TASK ITEM:
From the records below, find each line with the string "cutting" and copy it.
(Beginning of INPUT RECORDS)
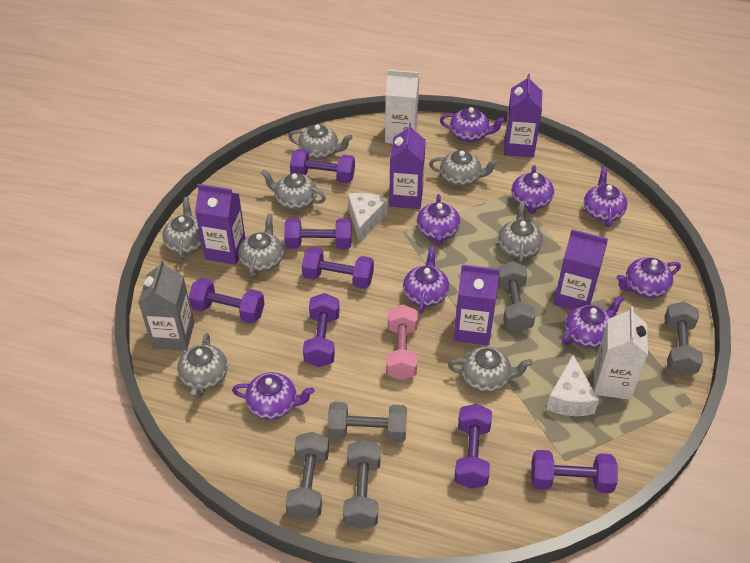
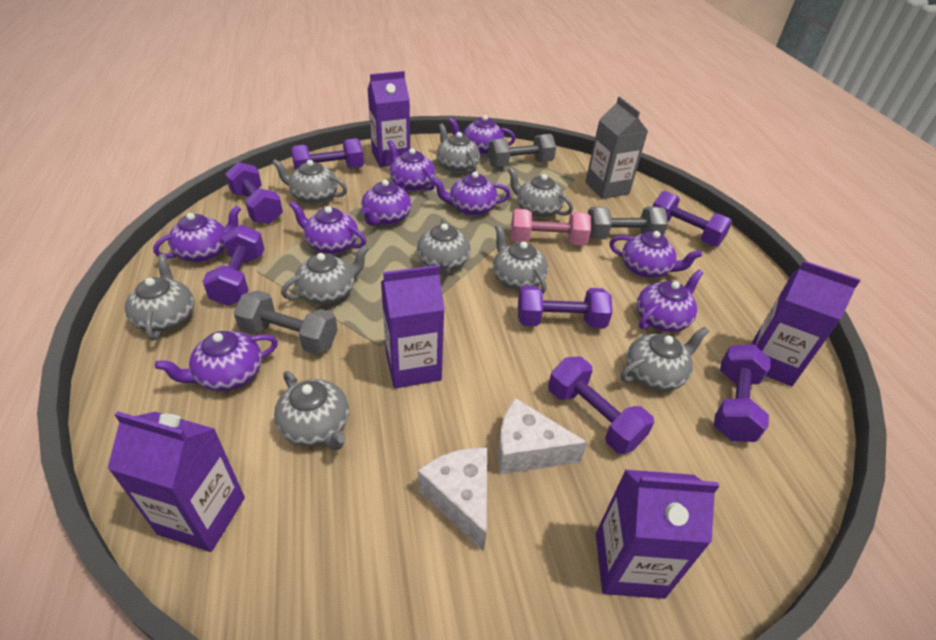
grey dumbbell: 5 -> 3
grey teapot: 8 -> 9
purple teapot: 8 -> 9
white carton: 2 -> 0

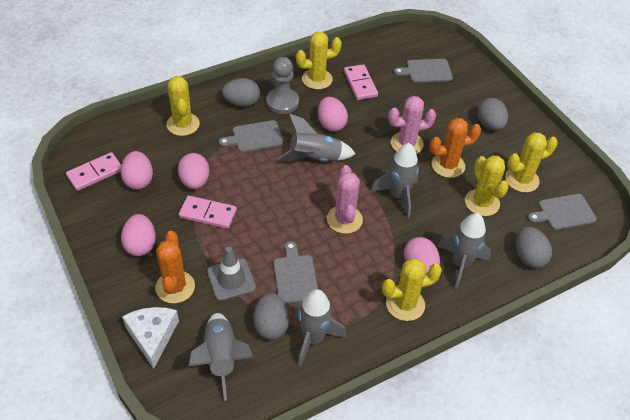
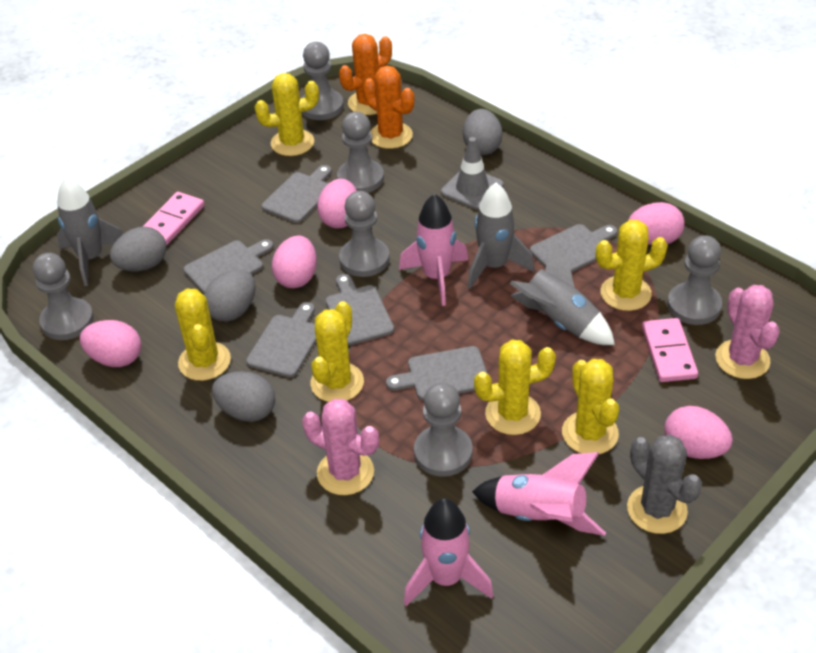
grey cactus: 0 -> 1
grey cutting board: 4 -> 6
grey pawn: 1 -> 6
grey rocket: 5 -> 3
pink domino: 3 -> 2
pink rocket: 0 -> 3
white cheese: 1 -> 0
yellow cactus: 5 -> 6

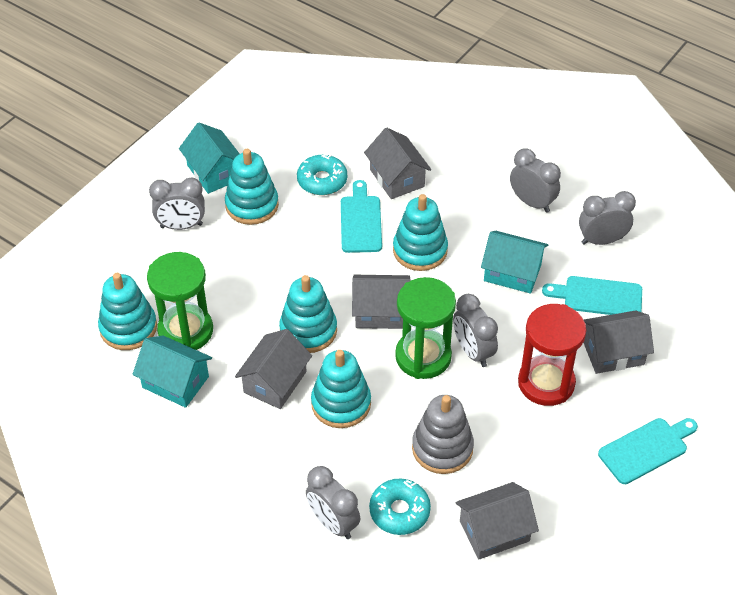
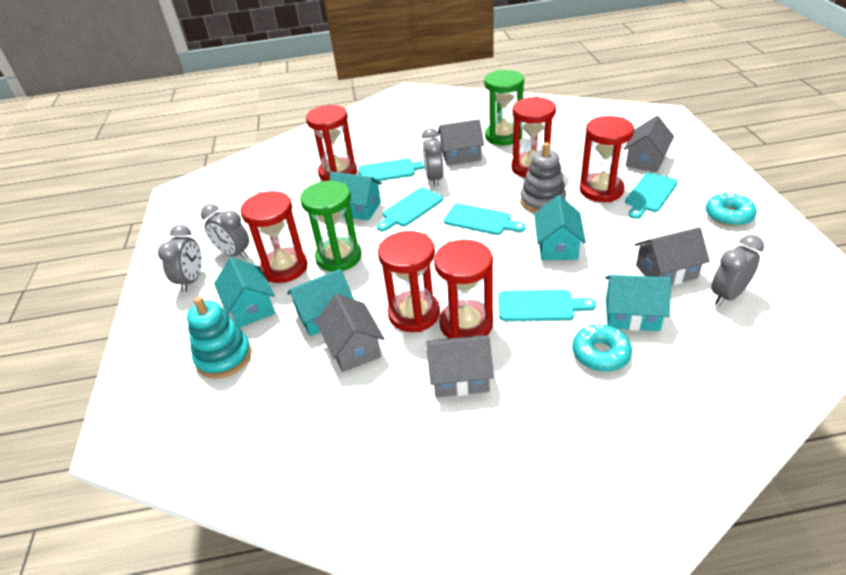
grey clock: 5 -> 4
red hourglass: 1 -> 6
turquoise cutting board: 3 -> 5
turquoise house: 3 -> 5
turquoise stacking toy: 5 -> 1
(End of INPUT RECORDS)
SOLVED PROBLEM:
grey cutting board: 4 -> 6
turquoise cutting board: 3 -> 5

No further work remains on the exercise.